--- Task to complete ---
Omitting all pictures, retype the entries below exactly as given.
Data Block Start
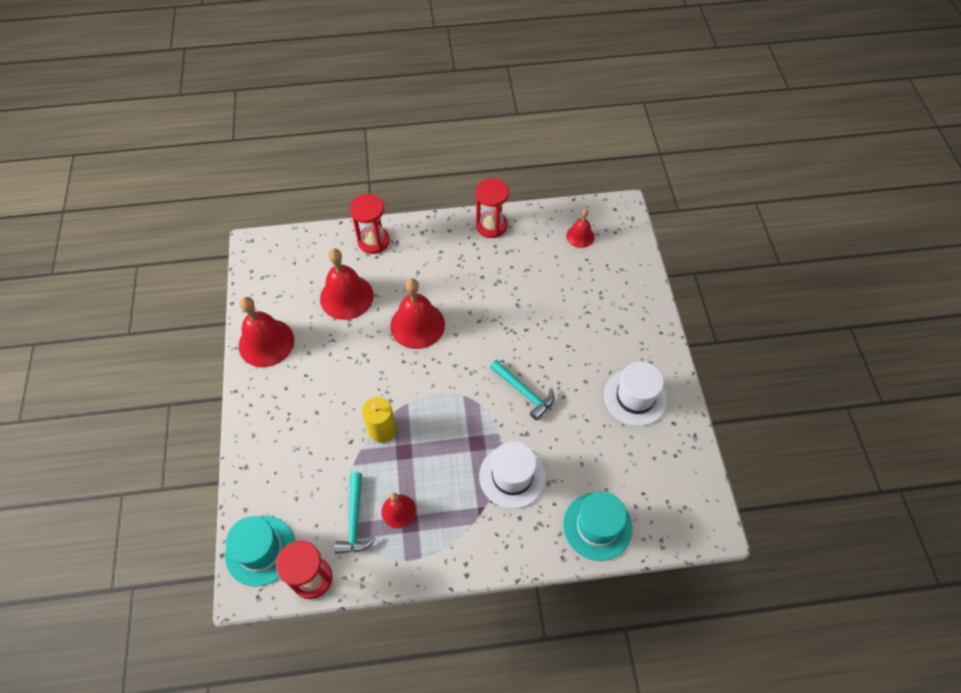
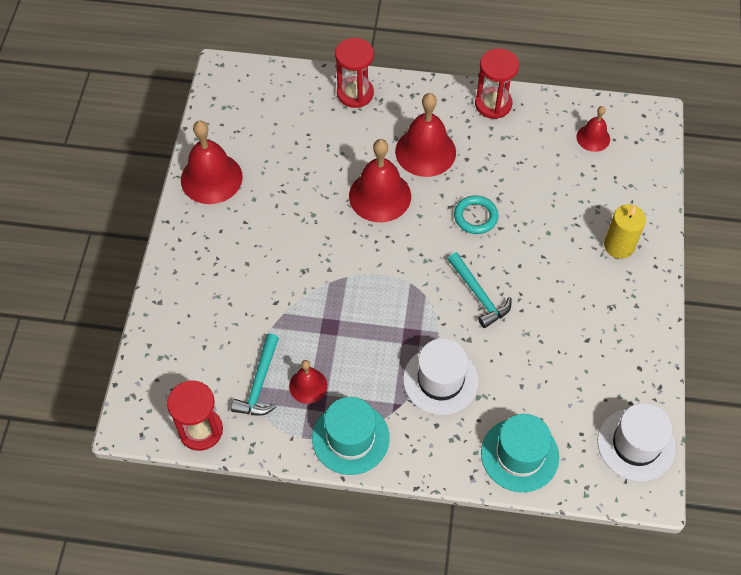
camera: 15 degrees right, 0 degrees up
turquoise hat [225,516,295,587] -> turquoise hat moved to [312,397,390,475]
red bell [320,249,374,320] -> red bell moved to [395,93,456,177]
yellow candle [362,397,397,443] -> yellow candle moved to [604,204,646,259]
white hat [604,362,668,426] -> white hat moved to [597,403,676,481]
none -> turquoise ring [454,195,498,234]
Data Block End
--- Your response ---
camera: 15 degrees right, 0 degrees up
turquoise hat [225,516,295,587] -> turquoise hat moved to [312,397,390,475]
red bell [320,249,374,320] -> red bell moved to [395,93,456,177]
yellow candle [362,397,397,443] -> yellow candle moved to [604,204,646,259]
white hat [604,362,668,426] -> white hat moved to [597,403,676,481]
none -> turquoise ring [454,195,498,234]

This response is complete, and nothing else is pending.